- **Dataset**
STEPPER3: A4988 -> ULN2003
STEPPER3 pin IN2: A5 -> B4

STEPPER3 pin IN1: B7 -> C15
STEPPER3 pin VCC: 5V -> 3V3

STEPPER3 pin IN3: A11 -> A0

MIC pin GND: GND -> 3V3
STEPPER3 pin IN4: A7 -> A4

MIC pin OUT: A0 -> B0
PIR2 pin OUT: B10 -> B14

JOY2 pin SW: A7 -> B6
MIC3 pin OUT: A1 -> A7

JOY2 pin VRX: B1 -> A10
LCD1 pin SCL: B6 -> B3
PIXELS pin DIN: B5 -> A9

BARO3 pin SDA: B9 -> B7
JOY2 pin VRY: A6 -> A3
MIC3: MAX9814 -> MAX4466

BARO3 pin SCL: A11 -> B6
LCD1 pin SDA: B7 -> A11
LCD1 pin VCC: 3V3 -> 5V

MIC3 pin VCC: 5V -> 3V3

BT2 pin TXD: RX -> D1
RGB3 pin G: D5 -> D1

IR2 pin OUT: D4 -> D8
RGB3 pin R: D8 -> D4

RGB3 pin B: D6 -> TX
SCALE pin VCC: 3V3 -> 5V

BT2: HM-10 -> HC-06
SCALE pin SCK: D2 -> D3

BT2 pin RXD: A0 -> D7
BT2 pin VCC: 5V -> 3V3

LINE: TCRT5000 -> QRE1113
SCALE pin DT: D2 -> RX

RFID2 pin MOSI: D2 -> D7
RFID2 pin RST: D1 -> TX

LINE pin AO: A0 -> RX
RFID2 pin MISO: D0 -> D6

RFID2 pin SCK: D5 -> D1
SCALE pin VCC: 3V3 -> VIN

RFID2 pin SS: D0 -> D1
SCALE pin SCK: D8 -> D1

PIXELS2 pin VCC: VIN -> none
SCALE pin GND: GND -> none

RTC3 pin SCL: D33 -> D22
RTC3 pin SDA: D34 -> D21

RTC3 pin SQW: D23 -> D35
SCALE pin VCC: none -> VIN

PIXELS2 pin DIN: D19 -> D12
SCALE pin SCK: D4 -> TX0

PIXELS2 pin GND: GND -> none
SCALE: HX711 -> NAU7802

- **Work task**
All lines of the data that hold "none" need to be copied.

- **Exercise output**
PIXELS2 pin VCC: VIN -> none
SCALE pin GND: GND -> none
SCALE pin VCC: none -> VIN
PIXELS2 pin GND: GND -> none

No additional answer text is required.